WHAT YOU WILL DO:
Every line below must be copied as written, except for pictures.

MATERIAL SHOWN:
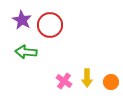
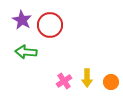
pink cross: rotated 21 degrees clockwise
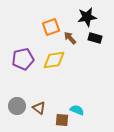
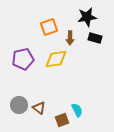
orange square: moved 2 px left
brown arrow: rotated 136 degrees counterclockwise
yellow diamond: moved 2 px right, 1 px up
gray circle: moved 2 px right, 1 px up
cyan semicircle: rotated 40 degrees clockwise
brown square: rotated 24 degrees counterclockwise
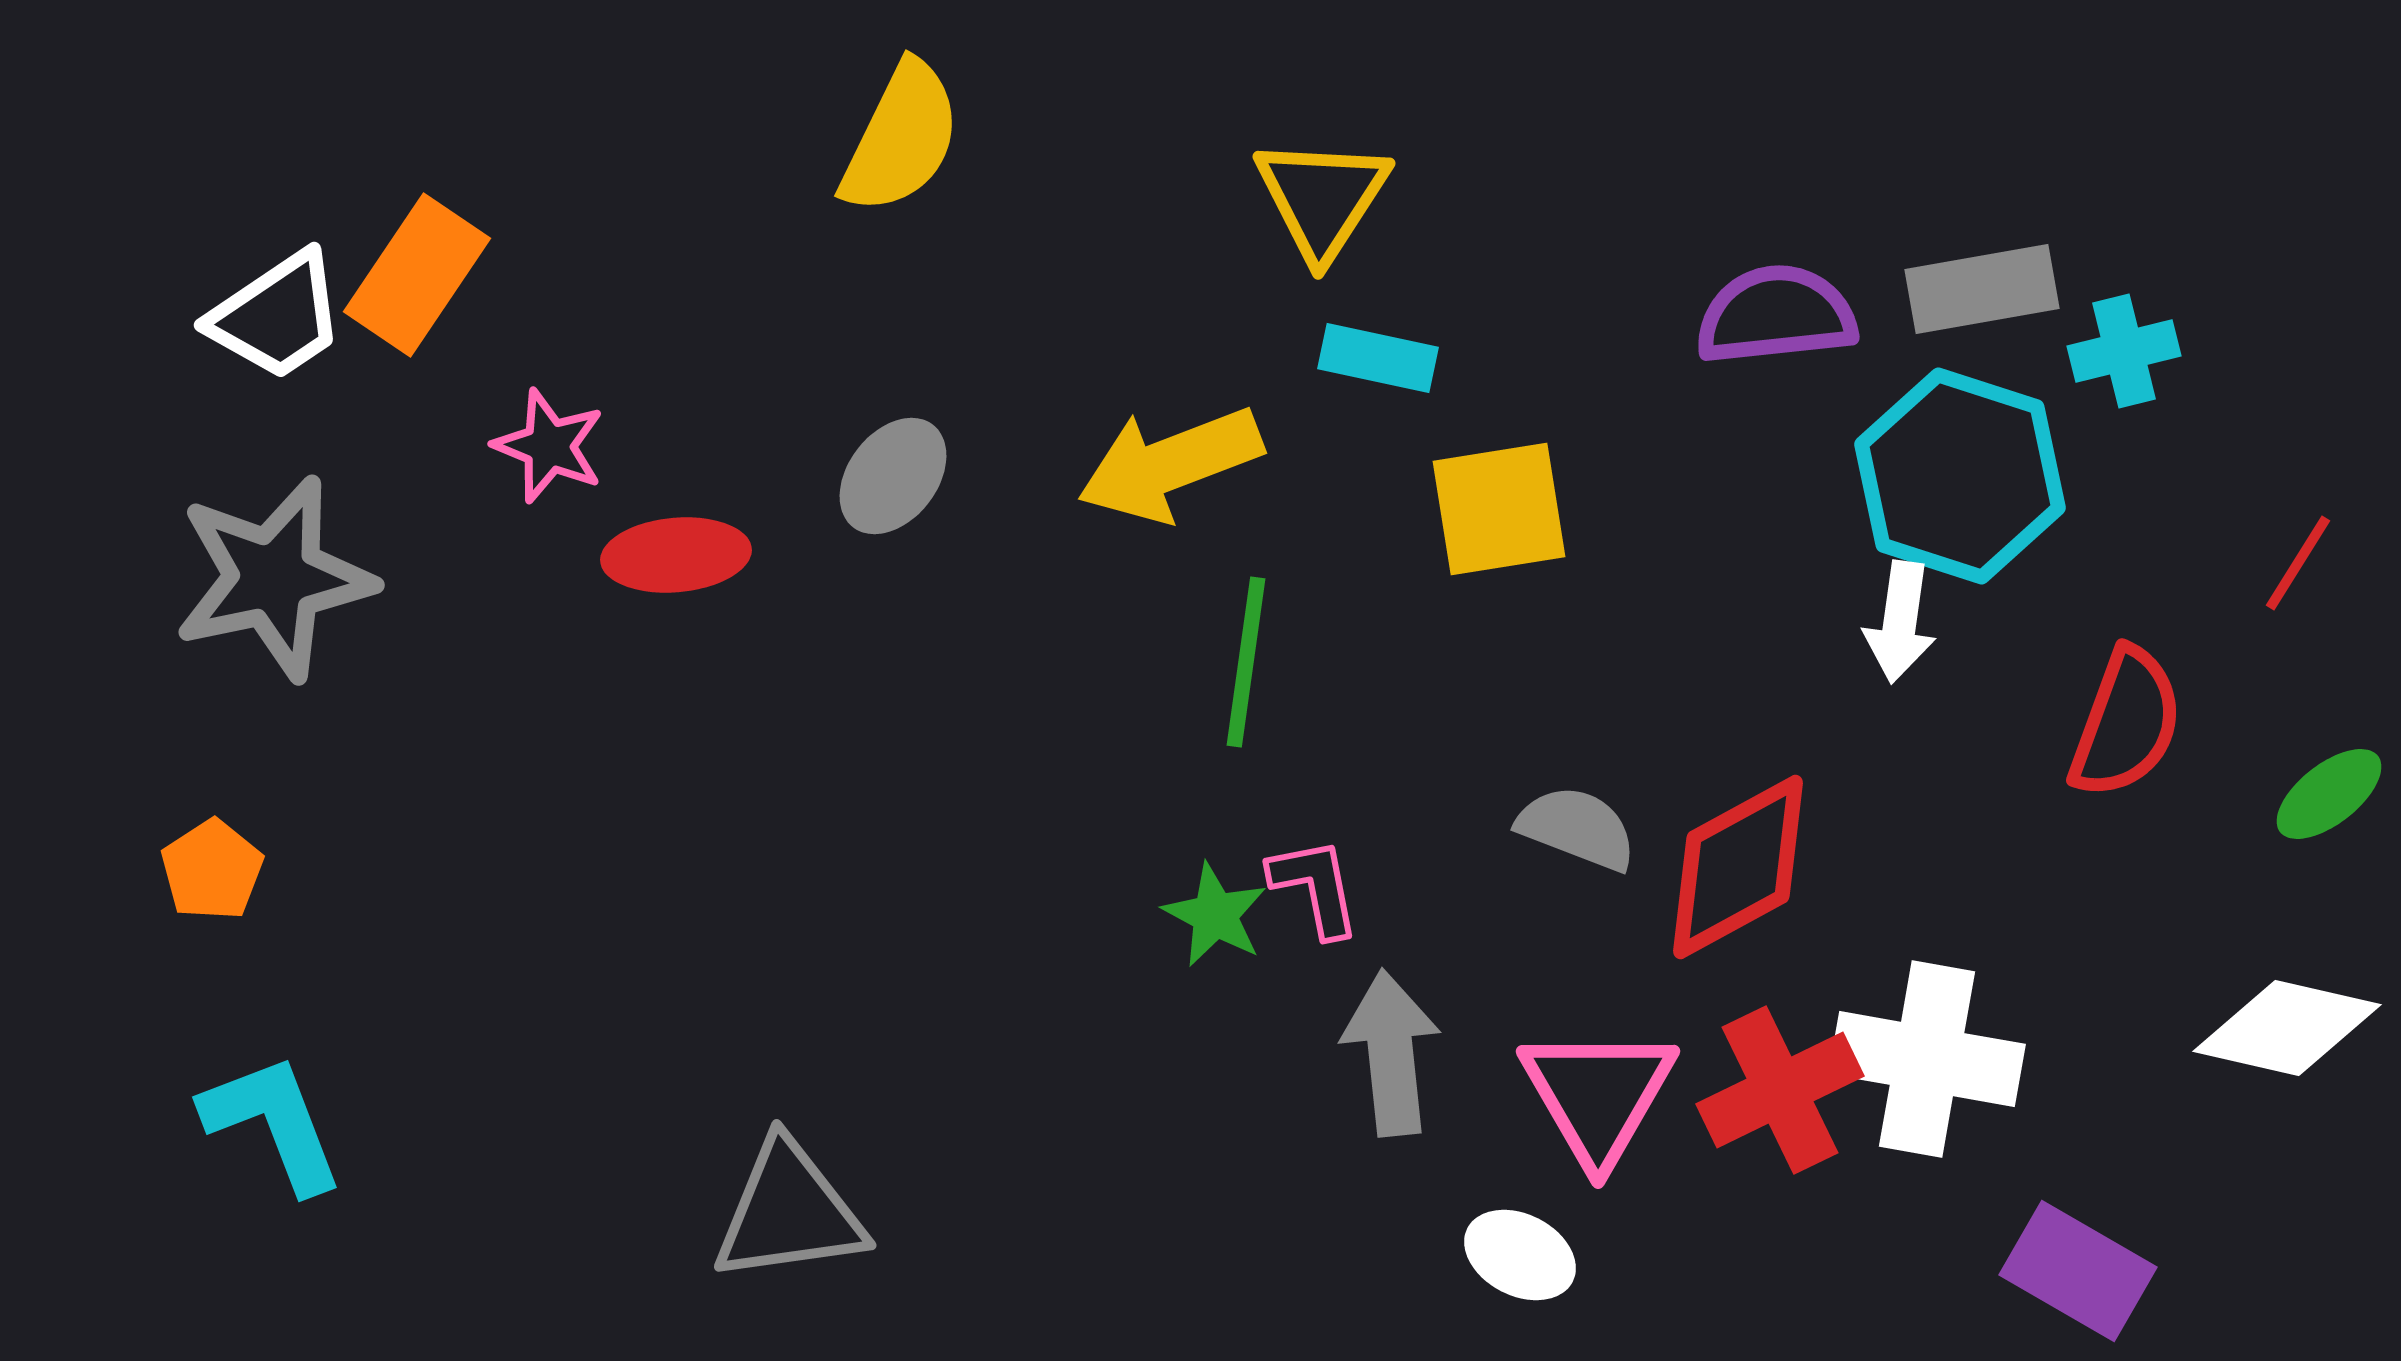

COMPLETED EXERCISE:
pink cross: rotated 21 degrees clockwise
orange square: moved 2 px left
brown arrow: rotated 136 degrees counterclockwise
yellow diamond: moved 2 px right, 1 px up
gray circle: moved 2 px right, 1 px up
cyan semicircle: rotated 40 degrees clockwise
brown square: rotated 24 degrees counterclockwise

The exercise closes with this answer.